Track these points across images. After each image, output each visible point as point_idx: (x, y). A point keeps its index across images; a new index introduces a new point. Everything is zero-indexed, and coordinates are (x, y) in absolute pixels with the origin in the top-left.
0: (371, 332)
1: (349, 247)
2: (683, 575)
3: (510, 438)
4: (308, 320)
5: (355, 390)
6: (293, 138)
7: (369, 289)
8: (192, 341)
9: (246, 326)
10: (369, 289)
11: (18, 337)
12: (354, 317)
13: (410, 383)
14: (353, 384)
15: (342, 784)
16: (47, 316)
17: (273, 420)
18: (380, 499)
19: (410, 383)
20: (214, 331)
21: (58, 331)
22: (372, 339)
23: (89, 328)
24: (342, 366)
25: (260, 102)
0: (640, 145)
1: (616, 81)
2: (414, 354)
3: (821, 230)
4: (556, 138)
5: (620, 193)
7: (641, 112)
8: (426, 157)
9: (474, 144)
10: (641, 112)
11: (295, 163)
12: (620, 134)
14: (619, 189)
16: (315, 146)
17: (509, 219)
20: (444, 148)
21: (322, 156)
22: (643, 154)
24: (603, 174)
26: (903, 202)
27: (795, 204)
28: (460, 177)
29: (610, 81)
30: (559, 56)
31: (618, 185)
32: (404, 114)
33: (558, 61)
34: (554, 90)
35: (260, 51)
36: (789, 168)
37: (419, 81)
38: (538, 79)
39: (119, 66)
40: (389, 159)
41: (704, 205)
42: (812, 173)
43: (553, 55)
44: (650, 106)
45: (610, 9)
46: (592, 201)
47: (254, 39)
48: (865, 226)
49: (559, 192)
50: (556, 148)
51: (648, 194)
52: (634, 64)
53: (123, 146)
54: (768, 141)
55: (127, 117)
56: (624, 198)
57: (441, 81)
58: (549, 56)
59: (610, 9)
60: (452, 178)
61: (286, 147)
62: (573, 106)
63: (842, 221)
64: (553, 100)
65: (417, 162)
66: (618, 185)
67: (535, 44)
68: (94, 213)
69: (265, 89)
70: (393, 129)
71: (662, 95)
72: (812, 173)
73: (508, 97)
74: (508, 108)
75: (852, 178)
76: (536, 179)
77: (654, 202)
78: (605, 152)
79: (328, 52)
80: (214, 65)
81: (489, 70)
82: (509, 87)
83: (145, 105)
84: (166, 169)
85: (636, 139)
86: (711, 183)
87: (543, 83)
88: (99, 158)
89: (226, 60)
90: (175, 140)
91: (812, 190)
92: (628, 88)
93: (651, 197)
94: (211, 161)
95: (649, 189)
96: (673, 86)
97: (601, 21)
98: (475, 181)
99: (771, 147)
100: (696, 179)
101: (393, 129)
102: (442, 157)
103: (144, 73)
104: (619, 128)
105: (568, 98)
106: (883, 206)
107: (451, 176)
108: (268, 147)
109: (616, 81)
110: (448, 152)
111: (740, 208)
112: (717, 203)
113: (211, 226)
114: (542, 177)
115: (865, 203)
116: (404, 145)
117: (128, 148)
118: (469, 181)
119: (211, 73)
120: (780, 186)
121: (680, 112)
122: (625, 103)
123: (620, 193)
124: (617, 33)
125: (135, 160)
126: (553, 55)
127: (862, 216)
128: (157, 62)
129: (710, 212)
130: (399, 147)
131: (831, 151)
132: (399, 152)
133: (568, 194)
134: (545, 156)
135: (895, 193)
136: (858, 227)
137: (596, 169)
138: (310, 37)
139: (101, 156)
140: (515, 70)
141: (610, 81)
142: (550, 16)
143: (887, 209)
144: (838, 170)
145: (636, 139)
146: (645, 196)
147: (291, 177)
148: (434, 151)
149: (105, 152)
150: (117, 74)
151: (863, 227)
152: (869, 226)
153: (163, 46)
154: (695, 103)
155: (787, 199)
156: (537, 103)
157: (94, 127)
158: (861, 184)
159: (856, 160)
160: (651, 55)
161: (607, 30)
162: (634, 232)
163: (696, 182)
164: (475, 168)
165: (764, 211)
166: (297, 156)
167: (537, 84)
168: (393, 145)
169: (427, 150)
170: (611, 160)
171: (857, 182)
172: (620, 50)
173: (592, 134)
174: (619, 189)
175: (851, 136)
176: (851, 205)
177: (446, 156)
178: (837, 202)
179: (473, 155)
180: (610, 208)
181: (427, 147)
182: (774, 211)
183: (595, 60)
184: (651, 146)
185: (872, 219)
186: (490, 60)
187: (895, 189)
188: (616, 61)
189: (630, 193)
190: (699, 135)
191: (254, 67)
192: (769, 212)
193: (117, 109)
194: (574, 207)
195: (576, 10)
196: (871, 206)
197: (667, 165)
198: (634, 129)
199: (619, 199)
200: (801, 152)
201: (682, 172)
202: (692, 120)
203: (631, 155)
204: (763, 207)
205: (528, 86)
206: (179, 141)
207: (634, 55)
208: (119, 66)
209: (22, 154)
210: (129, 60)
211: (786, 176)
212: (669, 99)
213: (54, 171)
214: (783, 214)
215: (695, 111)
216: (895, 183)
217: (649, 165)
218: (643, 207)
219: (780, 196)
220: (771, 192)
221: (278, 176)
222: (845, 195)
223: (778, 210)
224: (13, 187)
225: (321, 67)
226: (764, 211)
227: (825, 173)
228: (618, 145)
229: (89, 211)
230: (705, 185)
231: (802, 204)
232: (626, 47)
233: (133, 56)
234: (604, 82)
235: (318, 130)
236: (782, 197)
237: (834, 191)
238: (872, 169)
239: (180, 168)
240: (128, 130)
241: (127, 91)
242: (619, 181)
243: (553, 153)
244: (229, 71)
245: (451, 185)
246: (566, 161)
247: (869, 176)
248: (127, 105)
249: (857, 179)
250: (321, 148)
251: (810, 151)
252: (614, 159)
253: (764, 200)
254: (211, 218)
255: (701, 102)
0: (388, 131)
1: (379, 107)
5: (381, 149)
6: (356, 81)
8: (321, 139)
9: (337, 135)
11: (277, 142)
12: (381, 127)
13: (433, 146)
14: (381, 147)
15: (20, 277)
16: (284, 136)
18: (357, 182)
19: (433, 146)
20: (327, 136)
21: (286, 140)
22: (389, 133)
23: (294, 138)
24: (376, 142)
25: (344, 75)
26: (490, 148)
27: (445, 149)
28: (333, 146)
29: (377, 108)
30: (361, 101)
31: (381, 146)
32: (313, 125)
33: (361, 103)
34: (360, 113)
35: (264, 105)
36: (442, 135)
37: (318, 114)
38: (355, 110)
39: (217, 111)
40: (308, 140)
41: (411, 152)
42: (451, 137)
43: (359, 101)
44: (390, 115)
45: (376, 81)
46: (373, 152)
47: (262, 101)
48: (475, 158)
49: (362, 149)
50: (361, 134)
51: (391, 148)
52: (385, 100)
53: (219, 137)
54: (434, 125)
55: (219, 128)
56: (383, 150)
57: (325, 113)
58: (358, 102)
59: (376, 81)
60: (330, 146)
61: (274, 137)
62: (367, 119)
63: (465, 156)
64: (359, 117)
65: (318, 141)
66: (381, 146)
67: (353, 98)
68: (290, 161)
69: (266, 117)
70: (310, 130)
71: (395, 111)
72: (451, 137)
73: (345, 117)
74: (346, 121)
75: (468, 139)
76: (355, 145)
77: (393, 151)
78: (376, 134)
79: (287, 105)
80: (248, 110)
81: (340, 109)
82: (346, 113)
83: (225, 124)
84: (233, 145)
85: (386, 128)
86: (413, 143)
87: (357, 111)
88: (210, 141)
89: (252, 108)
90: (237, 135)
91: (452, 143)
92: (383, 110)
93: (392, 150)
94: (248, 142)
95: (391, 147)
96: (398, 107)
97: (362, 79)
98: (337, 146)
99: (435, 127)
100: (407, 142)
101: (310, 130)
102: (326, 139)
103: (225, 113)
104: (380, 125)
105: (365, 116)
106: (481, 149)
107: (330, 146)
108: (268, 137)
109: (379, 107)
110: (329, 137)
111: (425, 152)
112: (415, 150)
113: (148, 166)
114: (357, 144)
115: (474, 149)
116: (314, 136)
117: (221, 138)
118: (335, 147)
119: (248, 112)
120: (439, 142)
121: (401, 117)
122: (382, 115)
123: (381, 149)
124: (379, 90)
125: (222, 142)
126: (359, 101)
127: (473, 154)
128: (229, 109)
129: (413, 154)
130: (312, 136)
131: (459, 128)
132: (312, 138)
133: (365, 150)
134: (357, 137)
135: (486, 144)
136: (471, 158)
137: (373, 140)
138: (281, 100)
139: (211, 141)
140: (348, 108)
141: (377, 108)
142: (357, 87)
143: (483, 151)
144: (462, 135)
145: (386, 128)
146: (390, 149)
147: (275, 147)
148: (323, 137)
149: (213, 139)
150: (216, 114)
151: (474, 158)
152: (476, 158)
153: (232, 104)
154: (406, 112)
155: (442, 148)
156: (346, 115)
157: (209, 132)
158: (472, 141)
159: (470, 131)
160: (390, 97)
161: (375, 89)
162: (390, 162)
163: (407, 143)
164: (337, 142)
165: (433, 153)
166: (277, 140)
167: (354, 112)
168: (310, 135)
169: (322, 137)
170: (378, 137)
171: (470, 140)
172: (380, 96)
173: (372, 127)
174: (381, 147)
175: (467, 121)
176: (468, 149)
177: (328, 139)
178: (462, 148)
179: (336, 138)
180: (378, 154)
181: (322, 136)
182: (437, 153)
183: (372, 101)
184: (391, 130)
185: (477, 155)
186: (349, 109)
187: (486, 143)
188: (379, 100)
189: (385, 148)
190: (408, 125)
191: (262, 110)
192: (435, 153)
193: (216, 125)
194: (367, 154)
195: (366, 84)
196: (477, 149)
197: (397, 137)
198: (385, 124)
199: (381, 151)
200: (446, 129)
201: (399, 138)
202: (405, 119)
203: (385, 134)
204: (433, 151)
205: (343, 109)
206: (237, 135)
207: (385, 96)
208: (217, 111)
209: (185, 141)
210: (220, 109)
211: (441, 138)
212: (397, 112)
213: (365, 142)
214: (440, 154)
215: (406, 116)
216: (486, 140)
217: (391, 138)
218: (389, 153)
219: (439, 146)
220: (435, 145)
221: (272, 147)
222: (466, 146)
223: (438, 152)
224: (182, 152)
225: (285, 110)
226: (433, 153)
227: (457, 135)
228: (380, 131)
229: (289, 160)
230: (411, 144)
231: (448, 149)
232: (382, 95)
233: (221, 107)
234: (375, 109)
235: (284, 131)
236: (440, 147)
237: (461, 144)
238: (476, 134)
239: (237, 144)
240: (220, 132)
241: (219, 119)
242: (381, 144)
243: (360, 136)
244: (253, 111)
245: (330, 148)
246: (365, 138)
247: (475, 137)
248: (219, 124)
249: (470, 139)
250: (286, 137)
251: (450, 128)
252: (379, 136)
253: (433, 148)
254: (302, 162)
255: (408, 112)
######
## Given problem:
Return, unchanged, every line of the data above from the line holding "26: (903, 202)" through the line holding "57: (441, 81)", both ends included.

## Written solution:
26: (903, 202)
27: (795, 204)
28: (460, 177)
29: (610, 81)
30: (559, 56)
31: (618, 185)
32: (404, 114)
33: (558, 61)
34: (554, 90)
35: (260, 51)
36: (789, 168)
37: (419, 81)
38: (538, 79)
39: (119, 66)
40: (389, 159)
41: (704, 205)
42: (812, 173)
43: (553, 55)
44: (650, 106)
45: (610, 9)
46: (592, 201)
47: (254, 39)
48: (865, 226)
49: (559, 192)
50: (556, 148)
51: (648, 194)
52: (634, 64)
53: (123, 146)
54: (768, 141)
55: (127, 117)
56: (624, 198)
57: (441, 81)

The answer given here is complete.